(ASSIGNED TASK): From the entries, filter out every line that lacks "size" and copy the rest.

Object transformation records
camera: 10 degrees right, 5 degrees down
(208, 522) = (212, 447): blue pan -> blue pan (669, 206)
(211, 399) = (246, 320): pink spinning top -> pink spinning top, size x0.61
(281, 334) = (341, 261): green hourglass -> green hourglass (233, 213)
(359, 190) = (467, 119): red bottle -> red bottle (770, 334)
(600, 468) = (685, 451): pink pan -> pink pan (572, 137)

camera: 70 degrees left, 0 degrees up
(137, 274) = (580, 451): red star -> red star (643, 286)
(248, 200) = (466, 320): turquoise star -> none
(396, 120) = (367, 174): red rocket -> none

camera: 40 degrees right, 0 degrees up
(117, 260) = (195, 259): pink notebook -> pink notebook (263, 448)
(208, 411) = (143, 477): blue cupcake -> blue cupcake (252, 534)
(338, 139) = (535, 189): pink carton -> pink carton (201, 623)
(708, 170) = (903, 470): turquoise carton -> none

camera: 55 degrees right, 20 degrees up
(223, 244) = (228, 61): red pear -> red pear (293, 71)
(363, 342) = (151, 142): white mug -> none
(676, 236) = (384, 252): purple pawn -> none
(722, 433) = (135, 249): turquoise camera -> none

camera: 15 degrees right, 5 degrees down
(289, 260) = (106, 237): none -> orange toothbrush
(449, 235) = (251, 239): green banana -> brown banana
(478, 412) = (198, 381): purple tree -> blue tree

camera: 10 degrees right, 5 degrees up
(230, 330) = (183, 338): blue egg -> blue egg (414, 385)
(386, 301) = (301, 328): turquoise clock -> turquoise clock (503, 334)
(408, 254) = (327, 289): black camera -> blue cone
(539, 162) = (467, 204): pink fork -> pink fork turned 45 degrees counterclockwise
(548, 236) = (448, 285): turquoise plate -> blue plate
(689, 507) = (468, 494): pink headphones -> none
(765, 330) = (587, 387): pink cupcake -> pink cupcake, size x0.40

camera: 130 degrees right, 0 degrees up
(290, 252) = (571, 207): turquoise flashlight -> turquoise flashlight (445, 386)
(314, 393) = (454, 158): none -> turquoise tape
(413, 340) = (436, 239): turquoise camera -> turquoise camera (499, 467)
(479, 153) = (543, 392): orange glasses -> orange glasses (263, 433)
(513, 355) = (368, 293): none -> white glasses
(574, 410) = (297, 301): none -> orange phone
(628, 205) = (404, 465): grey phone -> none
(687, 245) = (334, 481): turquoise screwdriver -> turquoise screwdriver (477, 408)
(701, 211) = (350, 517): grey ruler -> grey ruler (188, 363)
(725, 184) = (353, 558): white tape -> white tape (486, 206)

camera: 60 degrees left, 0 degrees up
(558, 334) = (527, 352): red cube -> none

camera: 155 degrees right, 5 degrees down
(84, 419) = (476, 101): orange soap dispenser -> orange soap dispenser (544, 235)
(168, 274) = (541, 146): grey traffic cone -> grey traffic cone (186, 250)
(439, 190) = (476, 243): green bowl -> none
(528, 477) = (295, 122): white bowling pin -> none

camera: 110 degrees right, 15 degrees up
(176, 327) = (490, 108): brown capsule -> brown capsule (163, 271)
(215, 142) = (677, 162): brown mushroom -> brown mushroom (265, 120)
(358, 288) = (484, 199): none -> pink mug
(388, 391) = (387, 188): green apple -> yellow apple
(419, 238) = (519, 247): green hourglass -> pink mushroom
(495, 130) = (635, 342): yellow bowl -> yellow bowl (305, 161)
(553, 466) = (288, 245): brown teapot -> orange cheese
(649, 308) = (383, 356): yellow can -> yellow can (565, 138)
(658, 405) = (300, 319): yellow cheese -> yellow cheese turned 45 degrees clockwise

(ANSWER FOR THIS EXERCISE):
(211, 399) = (246, 320): pink spinning top -> pink spinning top, size x0.61
(765, 330) = (587, 387): pink cupcake -> pink cupcake, size x0.40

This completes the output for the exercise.